Extracted records:
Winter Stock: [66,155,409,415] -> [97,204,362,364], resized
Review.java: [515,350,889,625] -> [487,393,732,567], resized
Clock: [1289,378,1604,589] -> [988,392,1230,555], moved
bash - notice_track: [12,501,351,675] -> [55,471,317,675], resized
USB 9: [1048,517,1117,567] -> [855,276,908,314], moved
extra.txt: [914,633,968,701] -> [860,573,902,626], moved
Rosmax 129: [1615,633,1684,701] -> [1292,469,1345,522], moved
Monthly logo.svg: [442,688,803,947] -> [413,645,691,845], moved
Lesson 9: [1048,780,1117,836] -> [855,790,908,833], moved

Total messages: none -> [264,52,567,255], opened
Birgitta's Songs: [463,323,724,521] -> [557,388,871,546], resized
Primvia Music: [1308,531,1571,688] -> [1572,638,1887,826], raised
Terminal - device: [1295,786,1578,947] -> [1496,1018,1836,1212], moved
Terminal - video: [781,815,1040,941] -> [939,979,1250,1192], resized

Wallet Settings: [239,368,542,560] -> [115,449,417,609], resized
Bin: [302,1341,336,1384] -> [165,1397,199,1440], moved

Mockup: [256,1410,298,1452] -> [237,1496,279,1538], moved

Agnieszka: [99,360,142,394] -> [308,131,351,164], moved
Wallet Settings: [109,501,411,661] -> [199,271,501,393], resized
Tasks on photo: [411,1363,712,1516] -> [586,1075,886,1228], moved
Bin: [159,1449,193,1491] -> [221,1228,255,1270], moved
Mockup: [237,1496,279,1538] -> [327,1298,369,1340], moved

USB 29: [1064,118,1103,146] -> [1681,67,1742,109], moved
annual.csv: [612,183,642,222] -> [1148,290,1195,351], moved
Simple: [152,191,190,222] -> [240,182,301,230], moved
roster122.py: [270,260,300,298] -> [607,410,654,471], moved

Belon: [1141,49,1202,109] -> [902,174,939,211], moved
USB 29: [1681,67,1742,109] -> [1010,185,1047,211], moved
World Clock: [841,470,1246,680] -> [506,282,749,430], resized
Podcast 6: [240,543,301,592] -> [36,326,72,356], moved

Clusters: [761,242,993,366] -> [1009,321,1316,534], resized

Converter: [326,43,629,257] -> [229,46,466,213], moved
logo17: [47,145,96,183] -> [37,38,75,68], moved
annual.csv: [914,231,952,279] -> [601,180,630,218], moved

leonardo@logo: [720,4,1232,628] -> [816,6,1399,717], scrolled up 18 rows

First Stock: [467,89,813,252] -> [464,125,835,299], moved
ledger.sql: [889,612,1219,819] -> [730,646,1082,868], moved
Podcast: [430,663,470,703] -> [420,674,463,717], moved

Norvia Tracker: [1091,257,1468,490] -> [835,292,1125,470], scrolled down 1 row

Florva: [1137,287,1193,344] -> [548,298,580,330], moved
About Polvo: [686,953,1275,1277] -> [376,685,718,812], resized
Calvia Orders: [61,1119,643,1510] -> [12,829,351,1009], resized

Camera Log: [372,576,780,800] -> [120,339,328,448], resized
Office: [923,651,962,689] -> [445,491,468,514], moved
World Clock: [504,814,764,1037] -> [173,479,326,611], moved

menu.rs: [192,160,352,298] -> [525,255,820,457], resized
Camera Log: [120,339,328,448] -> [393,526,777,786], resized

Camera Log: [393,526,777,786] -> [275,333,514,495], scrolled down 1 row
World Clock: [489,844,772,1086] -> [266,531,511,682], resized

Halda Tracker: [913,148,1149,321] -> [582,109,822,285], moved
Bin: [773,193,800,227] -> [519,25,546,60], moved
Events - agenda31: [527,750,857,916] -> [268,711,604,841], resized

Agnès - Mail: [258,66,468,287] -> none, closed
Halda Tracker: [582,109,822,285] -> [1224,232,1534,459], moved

» **WHAT THE TASK ASKS**
Send back all of the entries exactly, with nothing missing.

» **ANSWER**
Winter Stock: [66,155,409,415] -> [97,204,362,364], resized
Review.java: [515,350,889,625] -> [487,393,732,567], resized
Clock: [1289,378,1604,589] -> [988,392,1230,555], moved
bash - notice_track: [12,501,351,675] -> [55,471,317,675], resized
USB 9: [1048,517,1117,567] -> [855,276,908,314], moved
extra.txt: [914,633,968,701] -> [860,573,902,626], moved
Rosmax 129: [1615,633,1684,701] -> [1292,469,1345,522], moved
Monthly logo.svg: [442,688,803,947] -> [413,645,691,845], moved
Lesson 9: [1048,780,1117,836] -> [855,790,908,833], moved

Total messages: none -> [264,52,567,255], opened
Birgitta's Songs: [463,323,724,521] -> [557,388,871,546], resized
Primvia Music: [1308,531,1571,688] -> [1572,638,1887,826], raised
Terminal - device: [1295,786,1578,947] -> [1496,1018,1836,1212], moved
Terminal - video: [781,815,1040,941] -> [939,979,1250,1192], resized

Wallet Settings: [239,368,542,560] -> [115,449,417,609], resized
Bin: [302,1341,336,1384] -> [165,1397,199,1440], moved

Mockup: [256,1410,298,1452] -> [237,1496,279,1538], moved

Agnieszka: [99,360,142,394] -> [308,131,351,164], moved
Wallet Settings: [109,501,411,661] -> [199,271,501,393], resized
Tasks on photo: [411,1363,712,1516] -> [586,1075,886,1228], moved
Bin: [159,1449,193,1491] -> [221,1228,255,1270], moved
Mockup: [237,1496,279,1538] -> [327,1298,369,1340], moved

USB 29: [1064,118,1103,146] -> [1681,67,1742,109], moved
annual.csv: [612,183,642,222] -> [1148,290,1195,351], moved
Simple: [152,191,190,222] -> [240,182,301,230], moved
roster122.py: [270,260,300,298] -> [607,410,654,471], moved

Belon: [1141,49,1202,109] -> [902,174,939,211], moved
USB 29: [1681,67,1742,109] -> [1010,185,1047,211], moved
World Clock: [841,470,1246,680] -> [506,282,749,430], resized
Podcast 6: [240,543,301,592] -> [36,326,72,356], moved

Clusters: [761,242,993,366] -> [1009,321,1316,534], resized

Converter: [326,43,629,257] -> [229,46,466,213], moved
logo17: [47,145,96,183] -> [37,38,75,68], moved
annual.csv: [914,231,952,279] -> [601,180,630,218], moved

leonardo@logo: [720,4,1232,628] -> [816,6,1399,717], scrolled up 18 rows

First Stock: [467,89,813,252] -> [464,125,835,299], moved
ledger.sql: [889,612,1219,819] -> [730,646,1082,868], moved
Podcast: [430,663,470,703] -> [420,674,463,717], moved

Norvia Tracker: [1091,257,1468,490] -> [835,292,1125,470], scrolled down 1 row

Florva: [1137,287,1193,344] -> [548,298,580,330], moved
About Polvo: [686,953,1275,1277] -> [376,685,718,812], resized
Calvia Orders: [61,1119,643,1510] -> [12,829,351,1009], resized

Camera Log: [372,576,780,800] -> [120,339,328,448], resized
Office: [923,651,962,689] -> [445,491,468,514], moved
World Clock: [504,814,764,1037] -> [173,479,326,611], moved

menu.rs: [192,160,352,298] -> [525,255,820,457], resized
Camera Log: [120,339,328,448] -> [393,526,777,786], resized

Camera Log: [393,526,777,786] -> [275,333,514,495], scrolled down 1 row
World Clock: [489,844,772,1086] -> [266,531,511,682], resized

Halda Tracker: [913,148,1149,321] -> [582,109,822,285], moved
Bin: [773,193,800,227] -> [519,25,546,60], moved
Events - agenda31: [527,750,857,916] -> [268,711,604,841], resized

Agnès - Mail: [258,66,468,287] -> none, closed
Halda Tracker: [582,109,822,285] -> [1224,232,1534,459], moved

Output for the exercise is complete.